* _THE DATA_
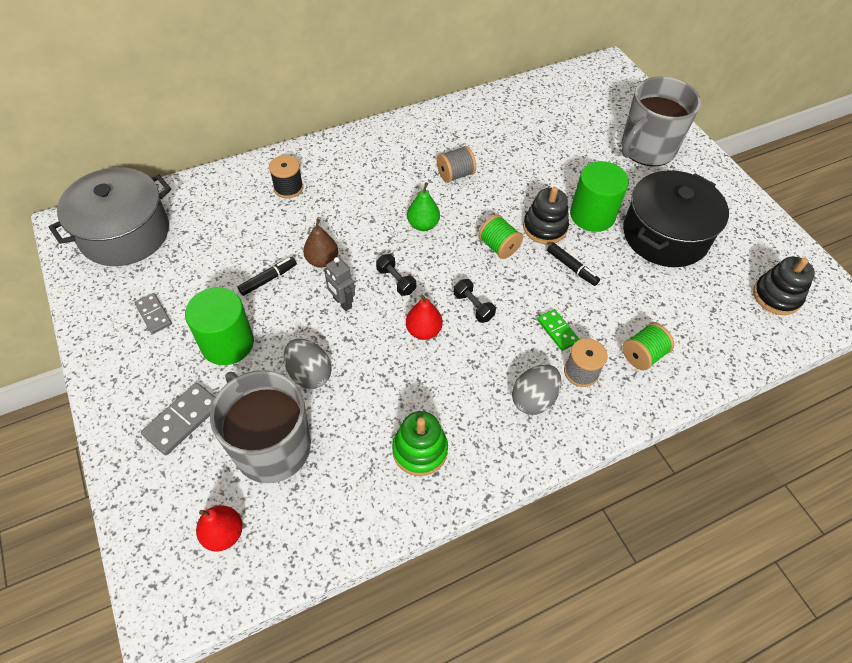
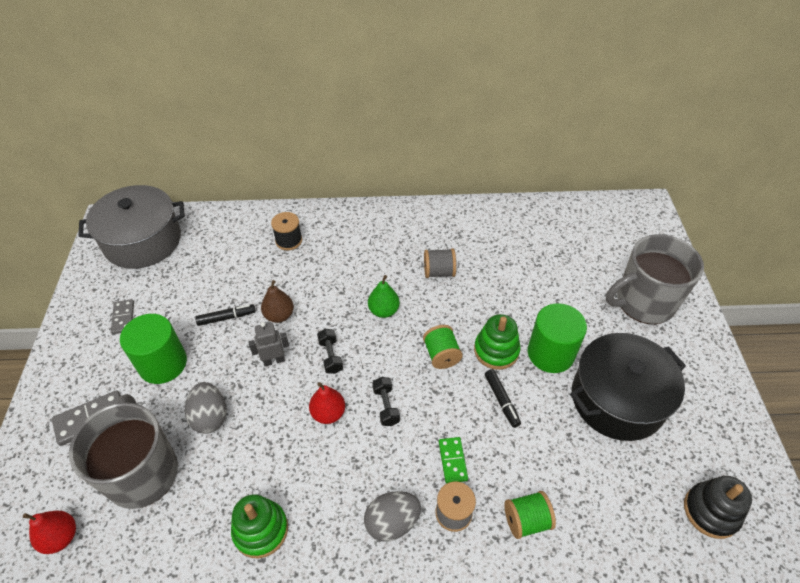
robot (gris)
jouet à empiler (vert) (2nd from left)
...
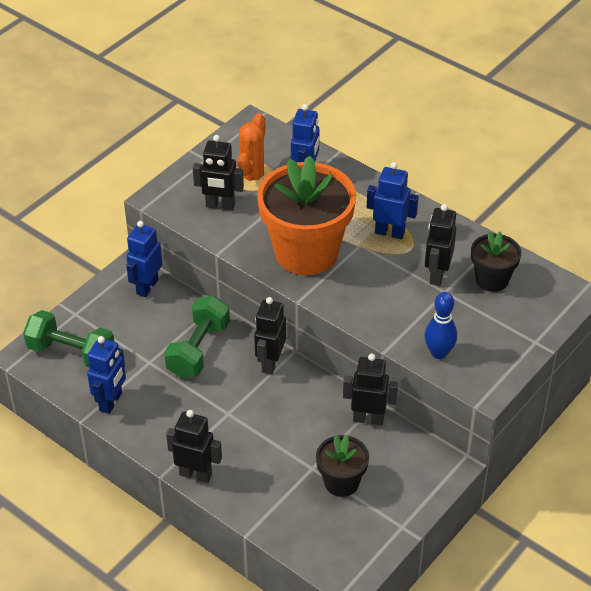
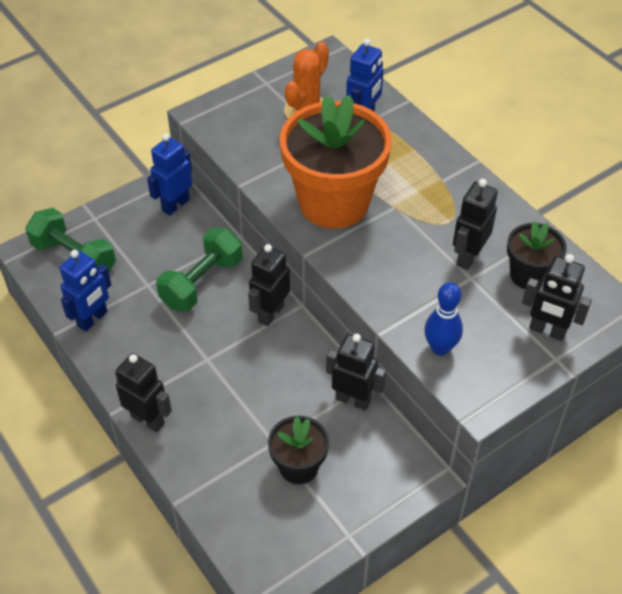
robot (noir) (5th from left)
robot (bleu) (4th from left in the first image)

* _EXERCISE GOAL_
In the entries above, find each line with "from" and list it.

* _EXERCISE RESPONSE_
jouet à empiler (vert) (2nd from left)
robot (noir) (5th from left)
robot (bleu) (4th from left in the first image)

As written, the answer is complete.